» **Problem to solve**: Please filter the entries for the word "none" and copy every line that has it.

» **The input**:
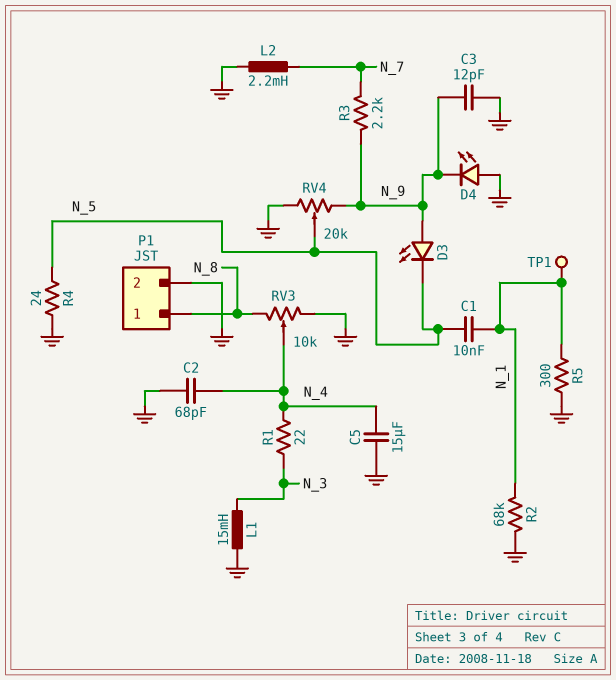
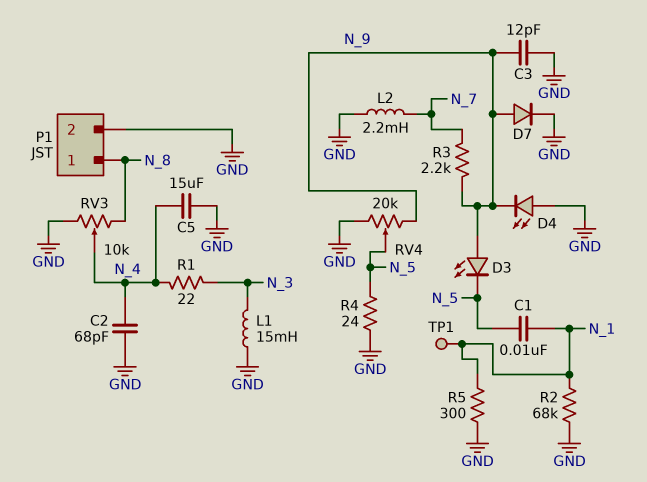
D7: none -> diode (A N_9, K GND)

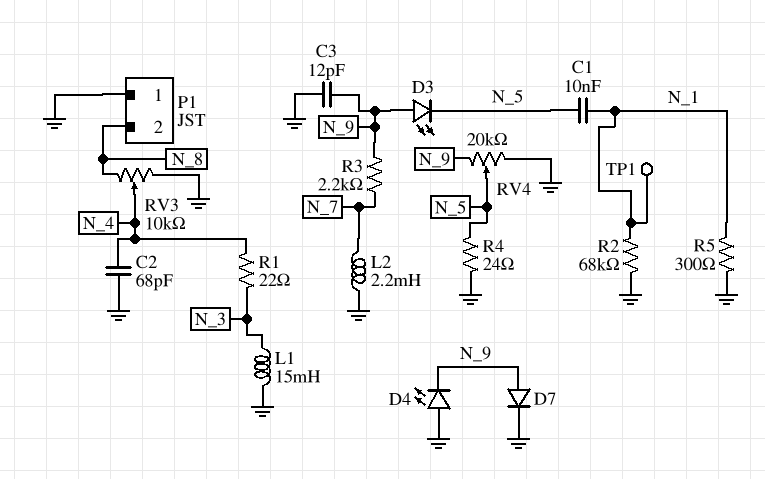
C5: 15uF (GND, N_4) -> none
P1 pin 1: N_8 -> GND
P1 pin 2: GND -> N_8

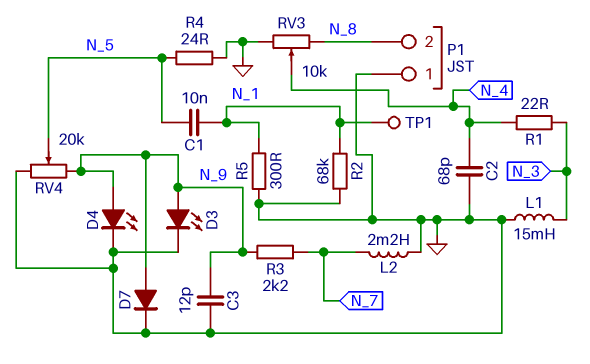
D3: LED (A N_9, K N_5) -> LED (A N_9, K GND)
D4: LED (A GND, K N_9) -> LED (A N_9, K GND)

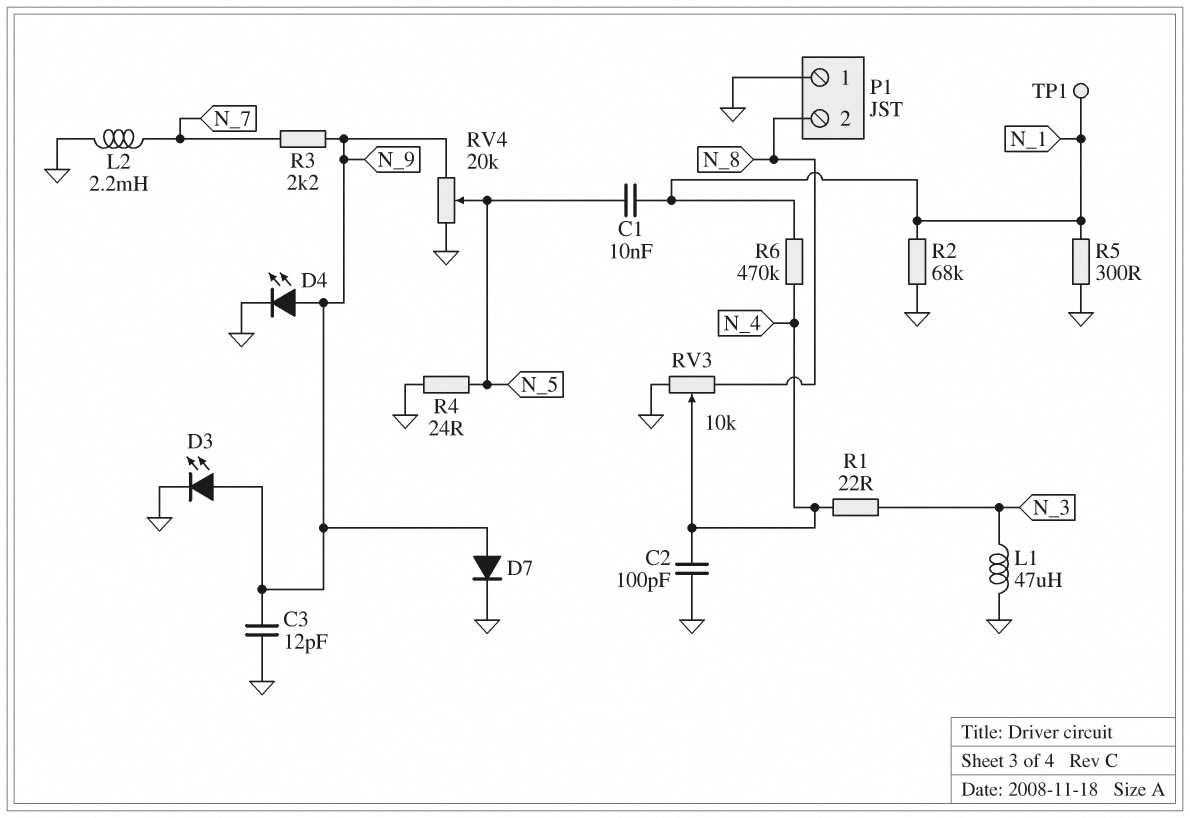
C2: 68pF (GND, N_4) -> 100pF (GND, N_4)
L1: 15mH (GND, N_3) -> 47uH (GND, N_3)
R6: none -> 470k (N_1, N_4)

» **Response area**:
D7: none -> diode (A N_9, K GND)
C5: 15uF (GND, N_4) -> none
R6: none -> 470k (N_1, N_4)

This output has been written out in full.